HOW TO COMPLETE THIS TASK> The data below contains pictures, which are to be skipped; the lines starting at the line with "BT pin RXD: 6 -> 15" and ending at the line with "SONAR2 pin TRIG: 3 -> 7" are to be output exactly, both ends included.

SUPPLIED DATA>

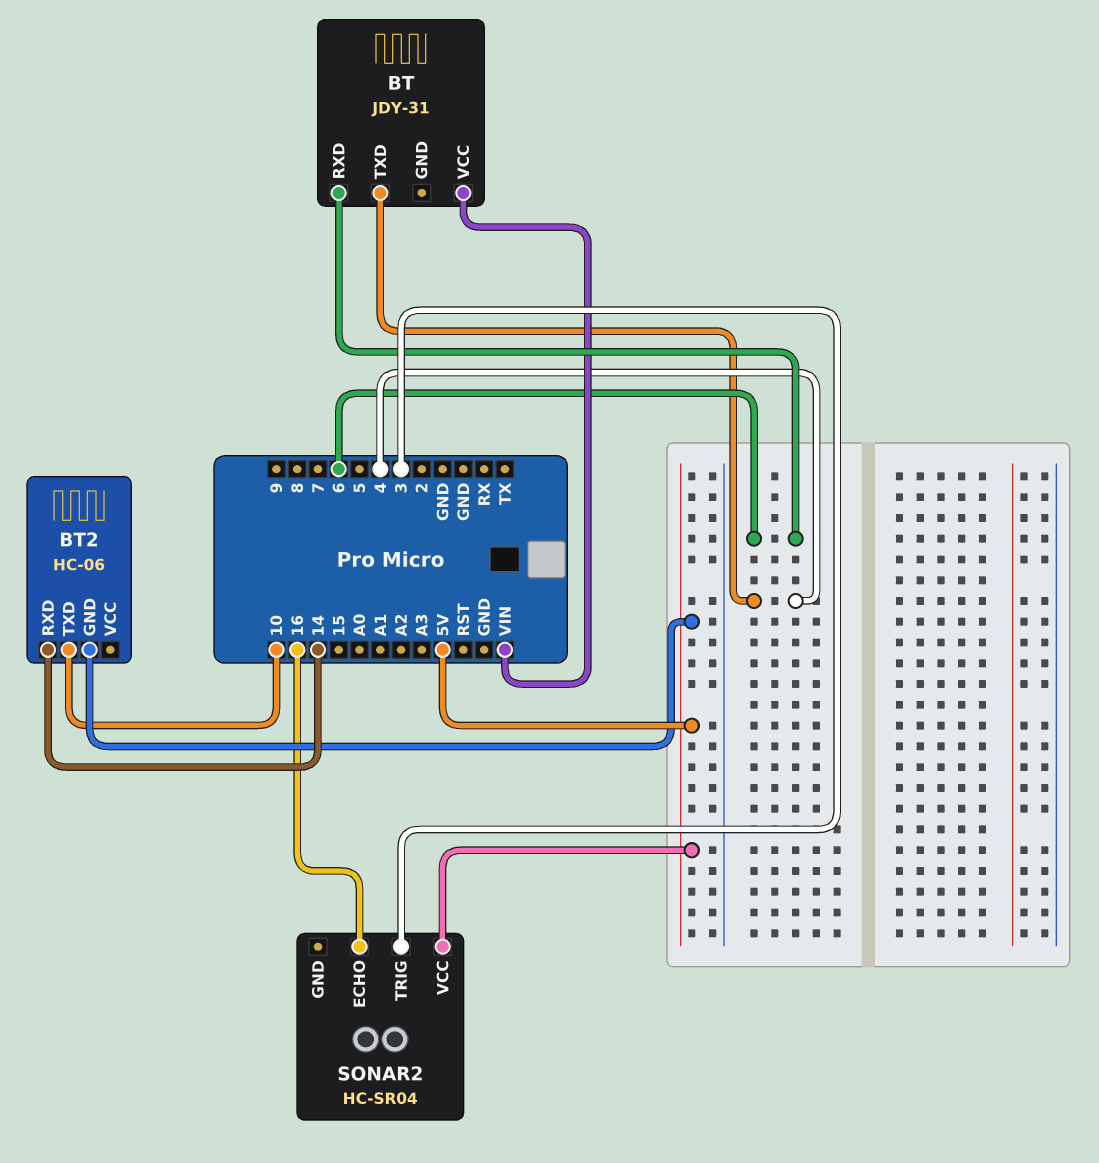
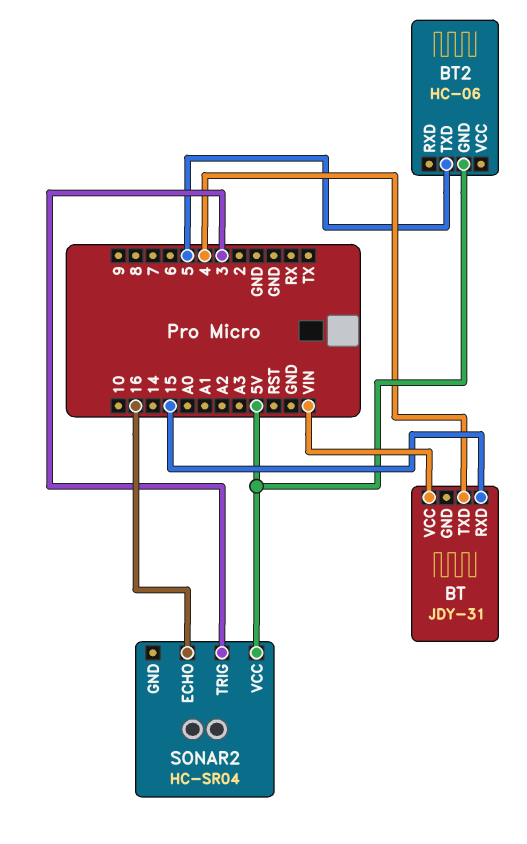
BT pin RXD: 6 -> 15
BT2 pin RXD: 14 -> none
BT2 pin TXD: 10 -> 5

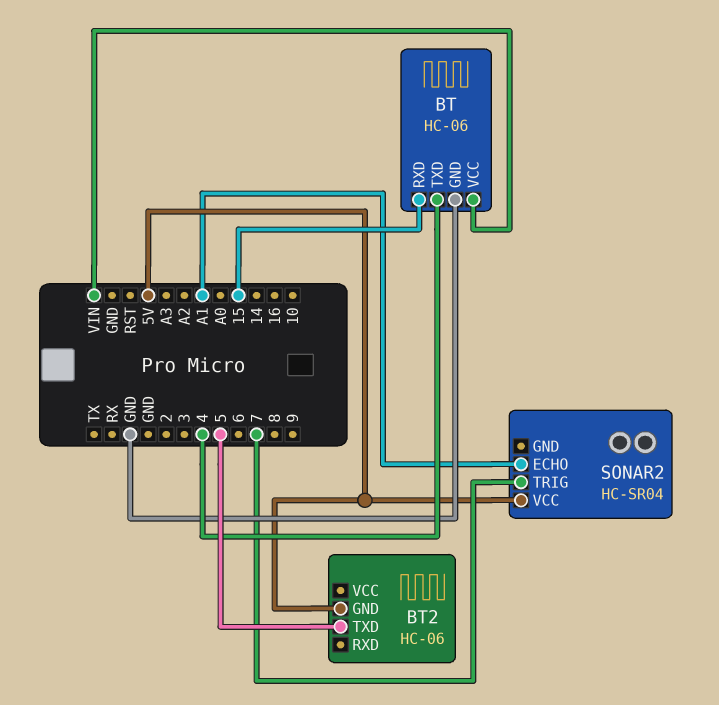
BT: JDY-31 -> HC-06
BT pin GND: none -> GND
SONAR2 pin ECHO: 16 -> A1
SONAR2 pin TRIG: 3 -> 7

...

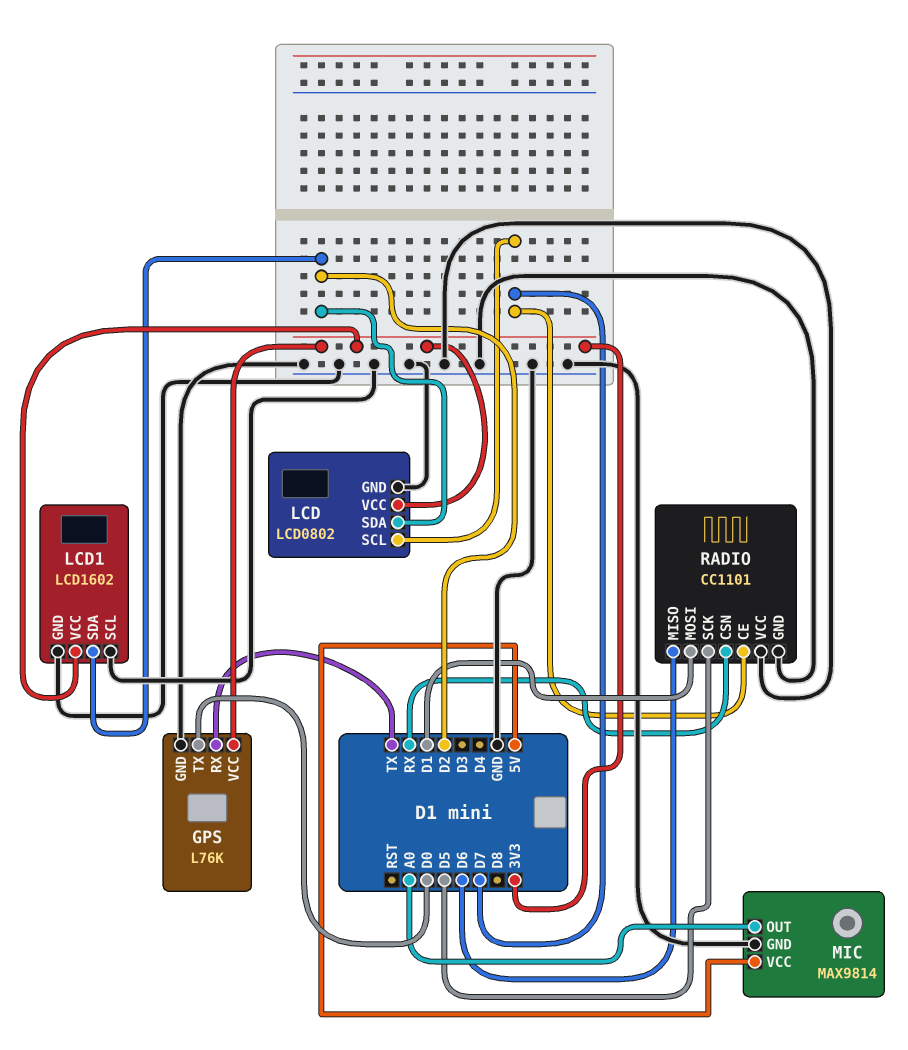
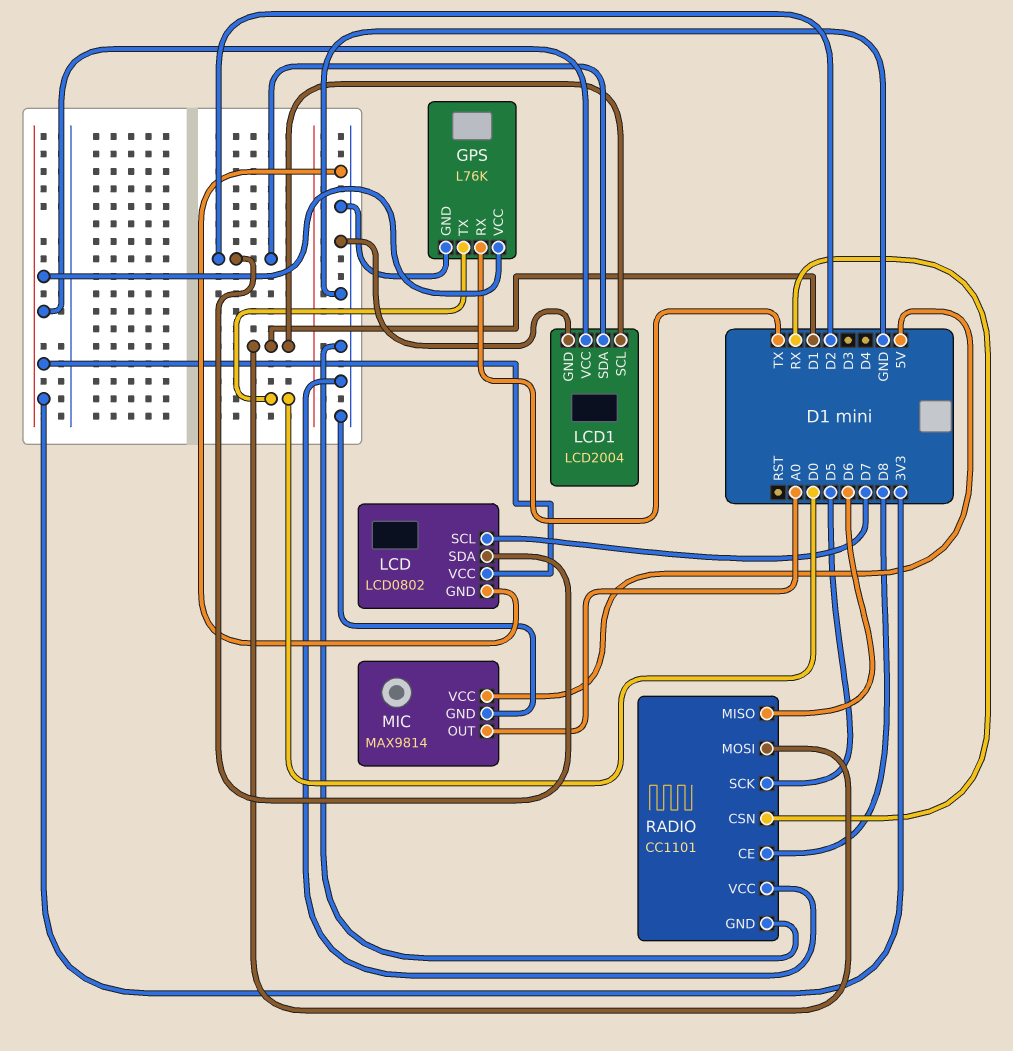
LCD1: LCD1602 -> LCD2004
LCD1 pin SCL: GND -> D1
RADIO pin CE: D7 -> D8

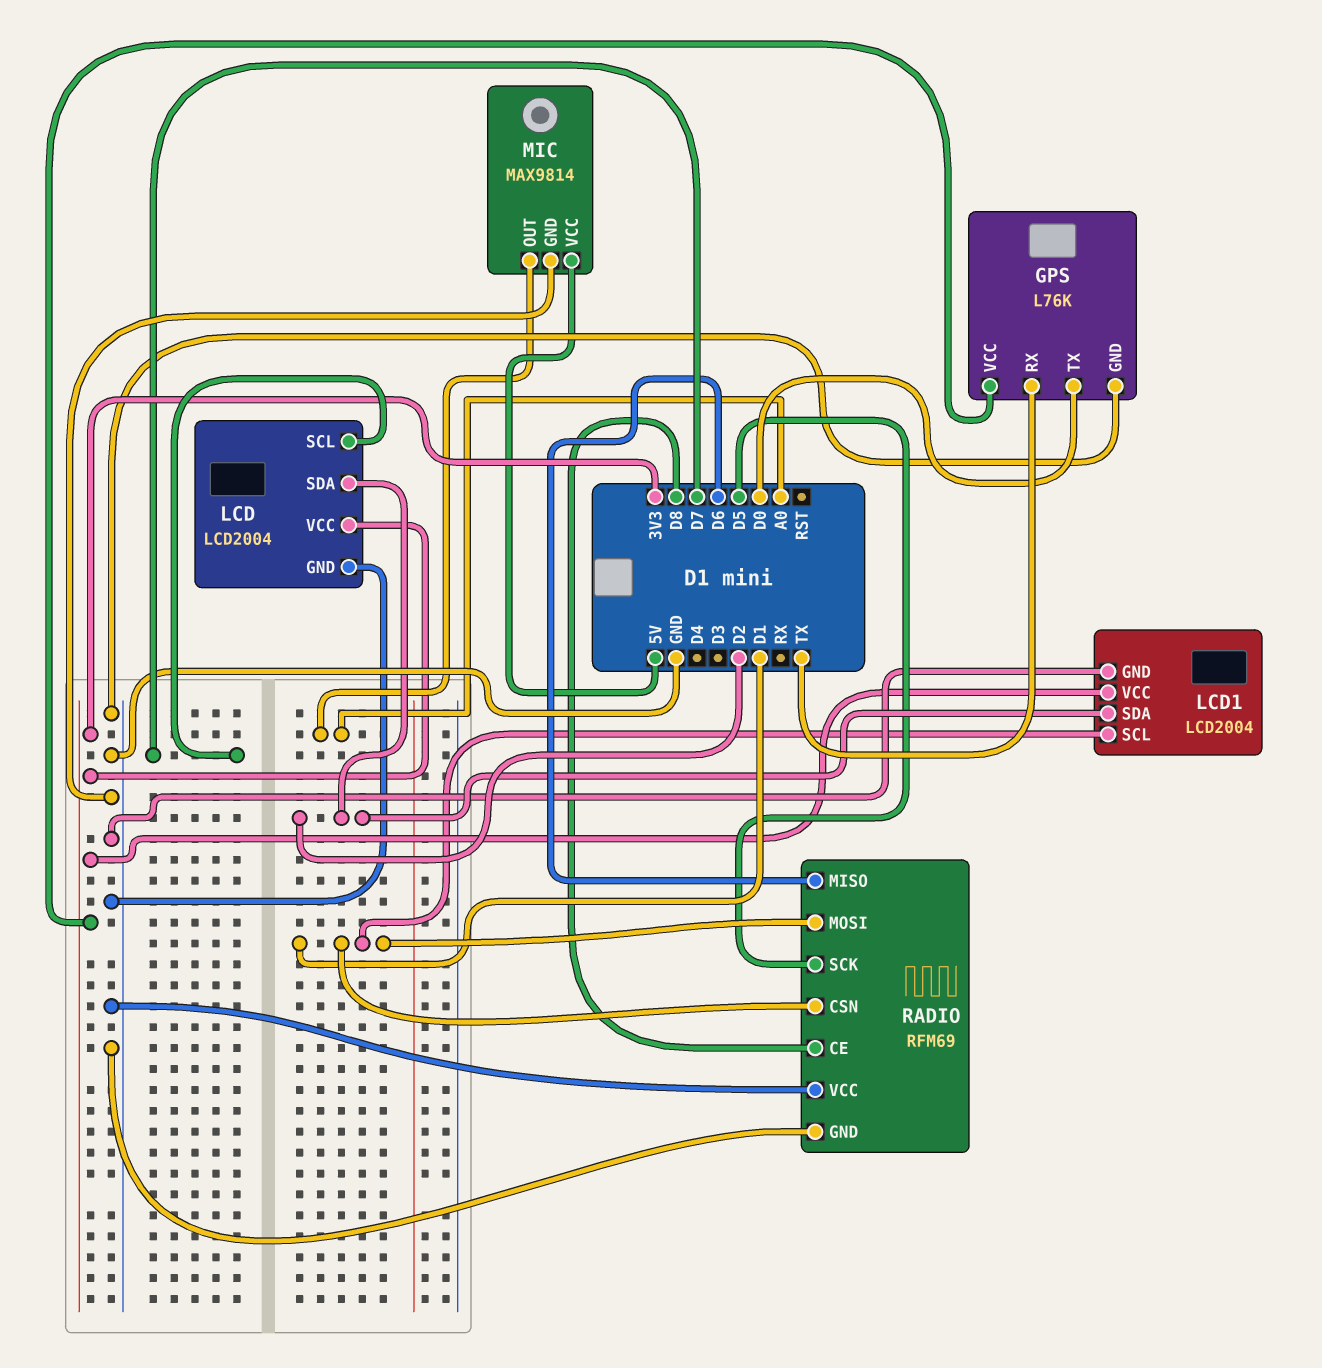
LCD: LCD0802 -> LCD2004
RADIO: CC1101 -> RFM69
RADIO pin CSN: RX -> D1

SOLUTION>
BT pin RXD: 6 -> 15
BT2 pin RXD: 14 -> none
BT2 pin TXD: 10 -> 5

BT: JDY-31 -> HC-06
BT pin GND: none -> GND
SONAR2 pin ECHO: 16 -> A1
SONAR2 pin TRIG: 3 -> 7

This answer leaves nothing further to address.